─── Records shown ───

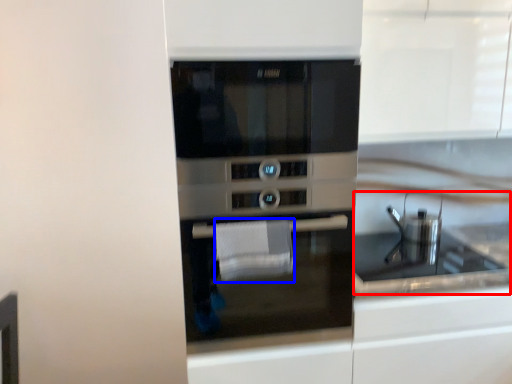
Question: Which point is further to the camera, sink (highlighted by a red box) or hand towel (highlighted by a blue box)?

Choices:
 (A) sink
 (B) hand towel

Answer: (A)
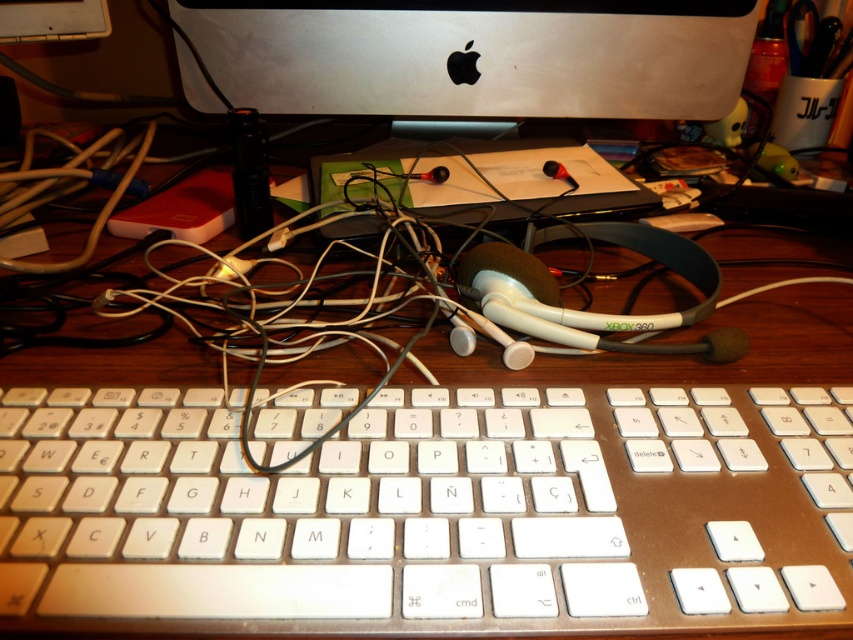
Question: Can you confirm if white plastic keyboard at center is wider than sleek silver monitor at upper center?

Choices:
 (A) yes
 (B) no

Answer: (B)

Question: Which point is closer to the camera?

Choices:
 (A) white plastic keyboard at center
 (B) sleek silver monitor at upper center

Answer: (A)

Question: Does white plastic keyboard at center appear on the left side of sleek silver monitor at upper center?

Choices:
 (A) yes
 (B) no

Answer: (A)

Question: Is white plastic keyboard at center closer to the viewer compared to sleek silver monitor at upper center?

Choices:
 (A) yes
 (B) no

Answer: (A)

Question: Which of the following is the farthest from the observer?

Choices:
 (A) (117, 504)
 (B) (675, 61)

Answer: (B)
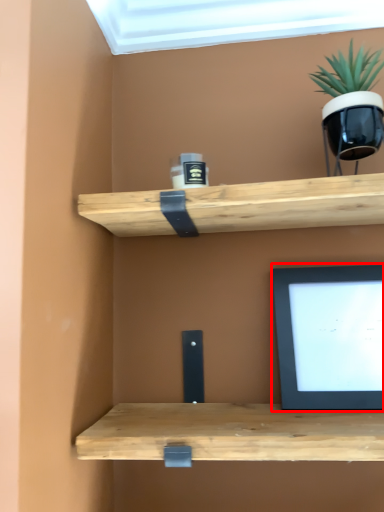
Question: Where is computer monitor (annotated by the red box) located in relation to houseplant in the image?

Choices:
 (A) left
 (B) right

Answer: (A)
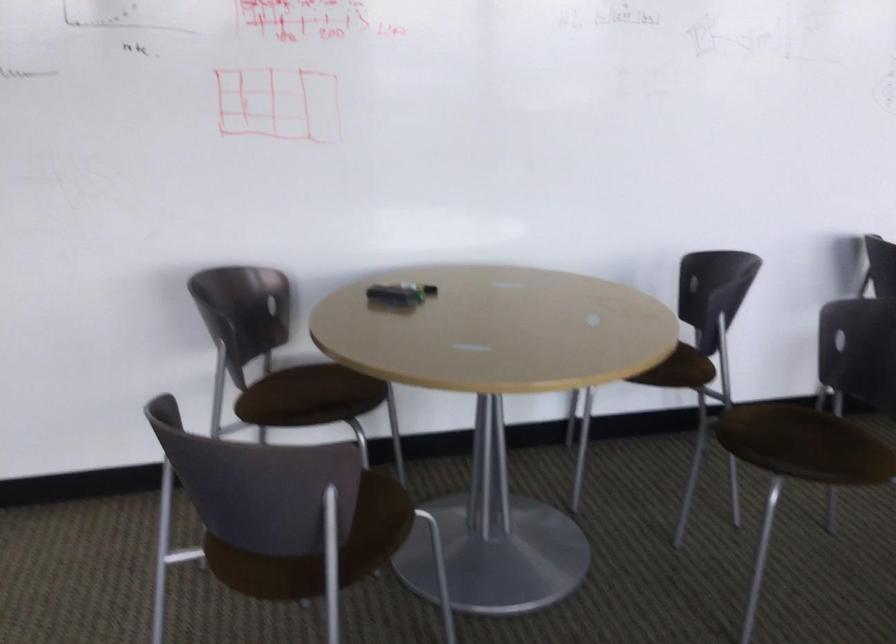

───

## Work instruction:
Copy out the records word for word, starting with the line that contains "Question: Can you" and continuing through the end of the records. Leave the pictures out of your answer.

## Response to the task:
Question: Can you confirm if white plastic keyboard at center is wider than sleek silver monitor at upper center?

Choices:
 (A) yes
 (B) no

Answer: (B)

Question: Which point is closer to the camera?

Choices:
 (A) white plastic keyboard at center
 (B) sleek silver monitor at upper center

Answer: (A)

Question: Does white plastic keyboard at center appear on the left side of sleek silver monitor at upper center?

Choices:
 (A) yes
 (B) no

Answer: (A)

Question: Is white plastic keyboard at center closer to the viewer compared to sleek silver monitor at upper center?

Choices:
 (A) yes
 (B) no

Answer: (A)

Question: Which of the following is the farthest from the observer?

Choices:
 (A) (117, 504)
 (B) (675, 61)

Answer: (B)
Question: Where is computer monitor (annotated by the red box) located in relation to houseplant in the image?

Choices:
 (A) left
 (B) right

Answer: (A)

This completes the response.